**WHAT IS BEING ASKED**:
Where a picture occurs in the data, omit it, and copy all remaining data exactly.
SOURCE RECORDS below:
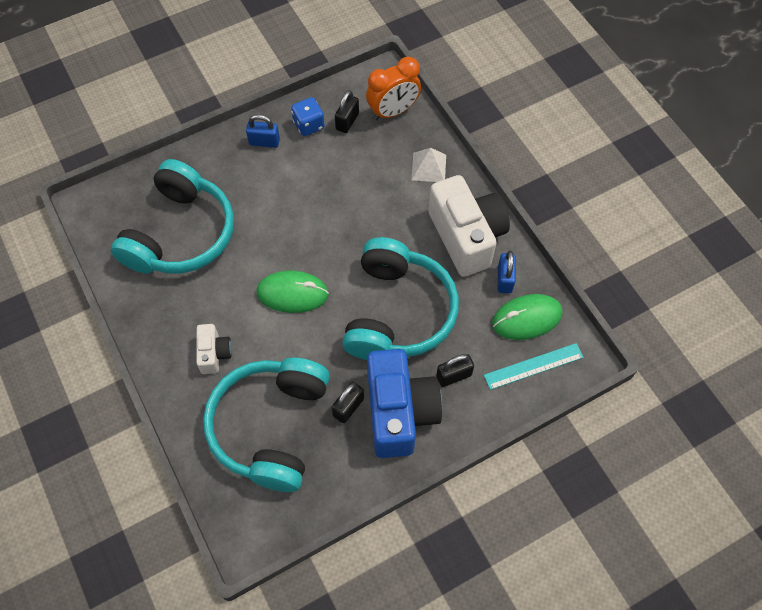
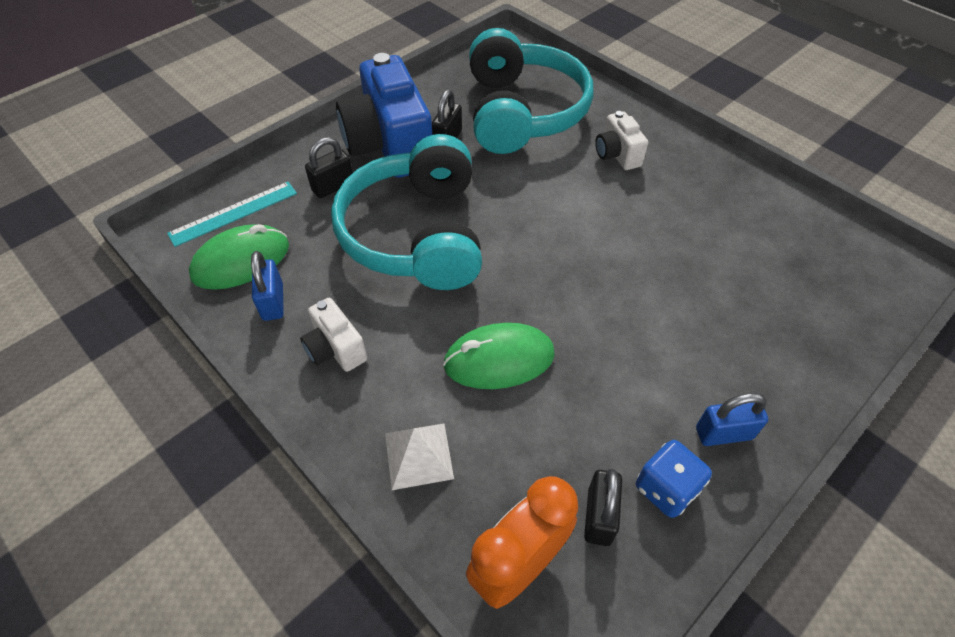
camera: 165 degrees right, 10 degrees down
(181, 234) = (747, 263): turquoise headphones -> none
(292, 293) = (559, 227): green mouse -> green mouse (499, 359)
(466, 237) = (335, 349): white camera -> white camera, size x0.48

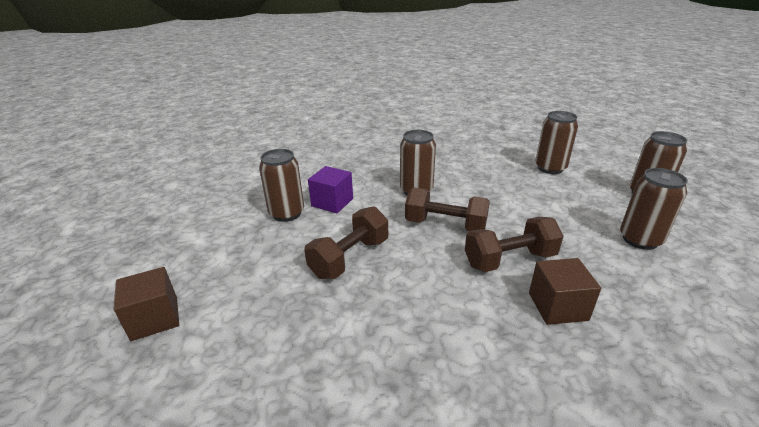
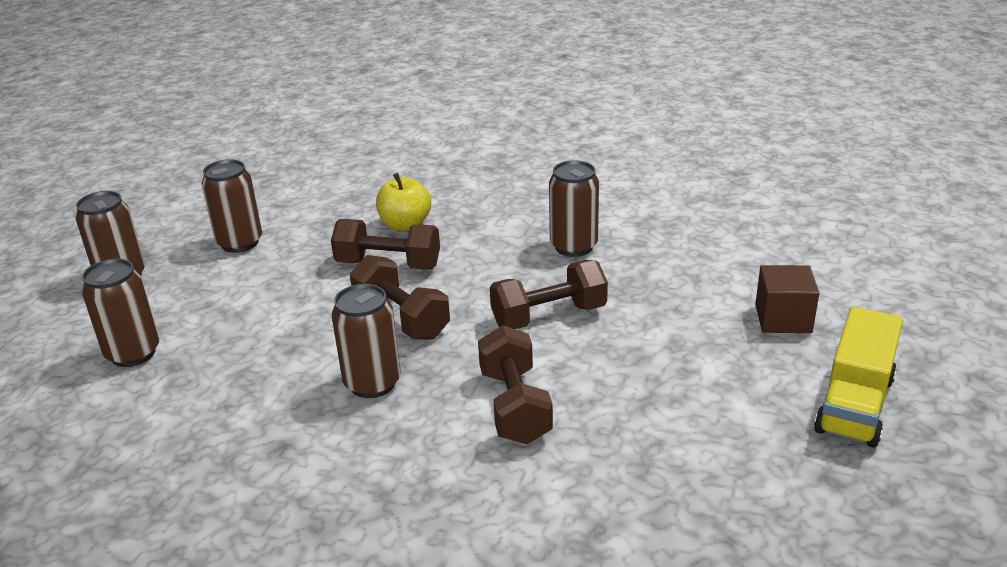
camera: 150 degrees left, 0 degrees up
(119, 262) = (854, 404): none -> yellow truck
(287, 213) = (595, 409): brown can -> brown can (573, 246)
(332, 202) = (514, 406): purple cube -> brown dumbbell
(557, 306) = (405, 225): brown cube -> yellow apple

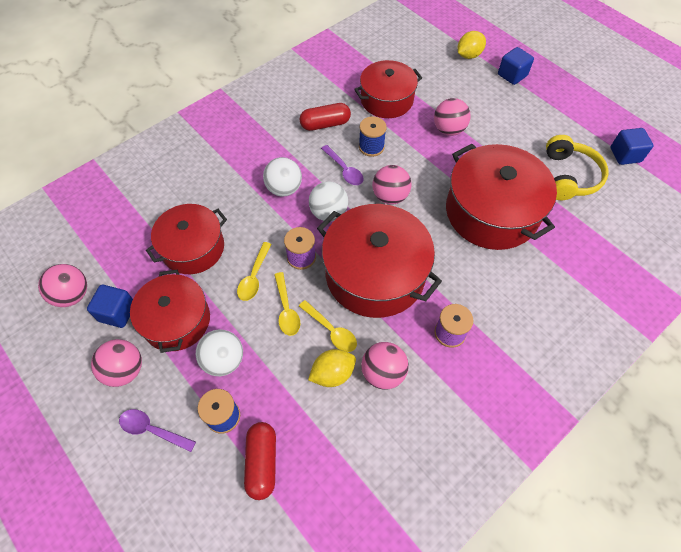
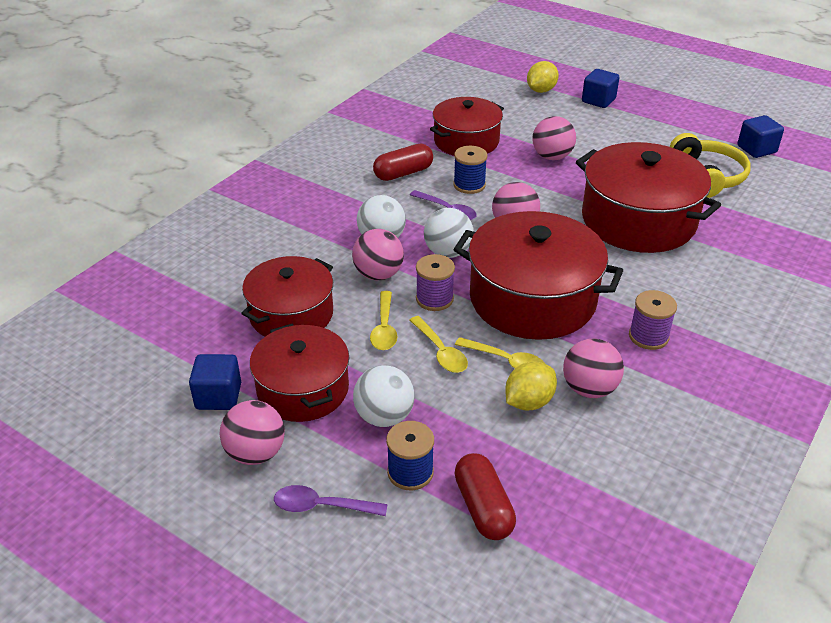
camera: 15 degrees left, 20 degrees down
(72, 295) = (147, 390): pink ball -> pink ball (378, 274)

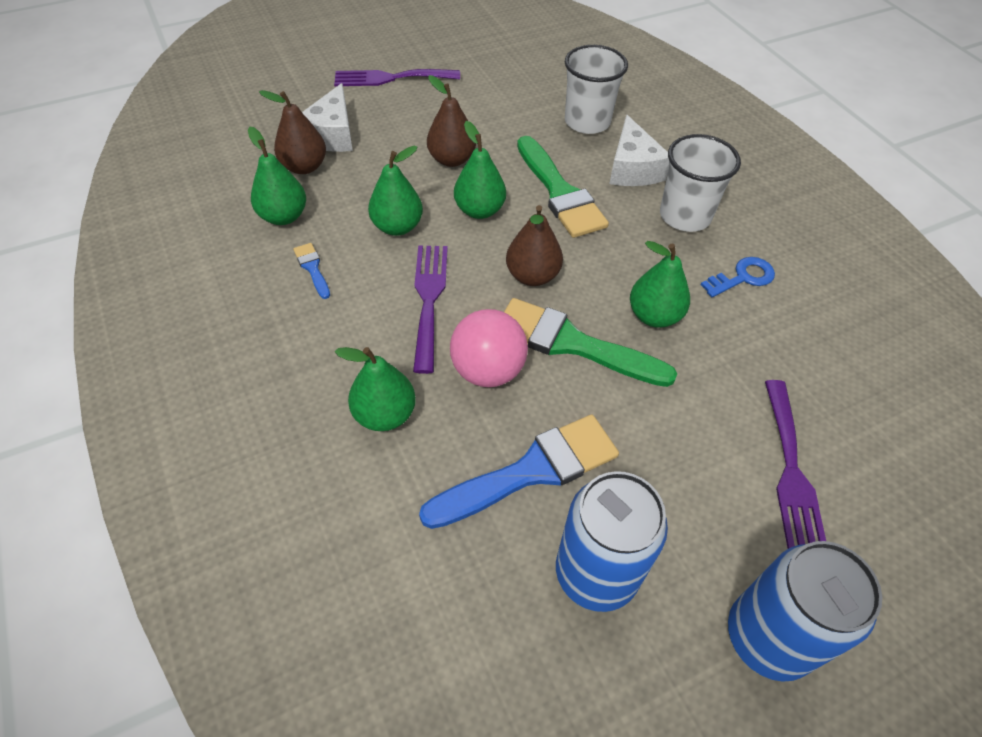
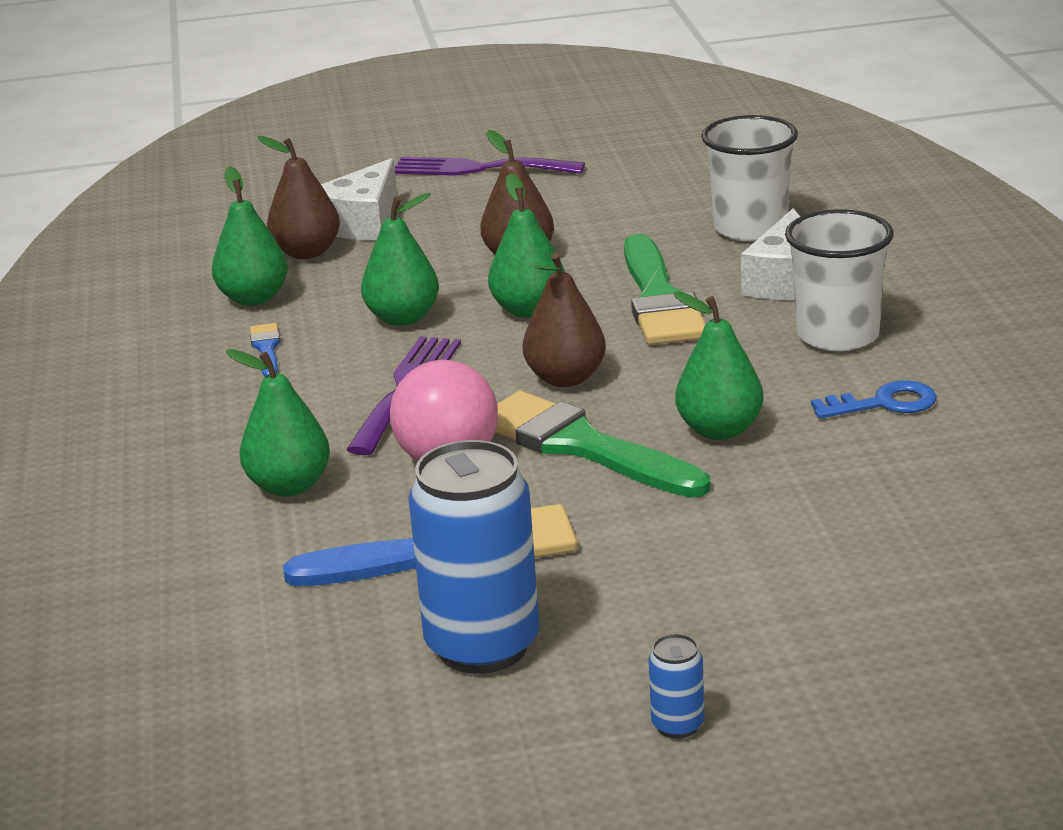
camera: 20 degrees right, 25 degrees down
(767, 637) = (677, 725): blue can -> blue can, size x0.43
(791, 472) = (819, 591): purple fork -> none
End of SOURCE RECORDS.
**EXPECTED ANSWER**:
camera: 165 degrees right, 10 degrees down
(181, 234) = (747, 263): turquoise headphones -> none
(292, 293) = (559, 227): green mouse -> green mouse (499, 359)
(466, 237) = (335, 349): white camera -> white camera, size x0.48

camera: 150 degrees left, 0 degrees up
(119, 262) = (854, 404): none -> yellow truck
(287, 213) = (595, 409): brown can -> brown can (573, 246)
(332, 202) = (514, 406): purple cube -> brown dumbbell
(557, 306) = (405, 225): brown cube -> yellow apple

camera: 15 degrees left, 20 degrees down
(72, 295) = (147, 390): pink ball -> pink ball (378, 274)

camera: 20 degrees right, 25 degrees down
(767, 637) = (677, 725): blue can -> blue can, size x0.43
(791, 472) = (819, 591): purple fork -> none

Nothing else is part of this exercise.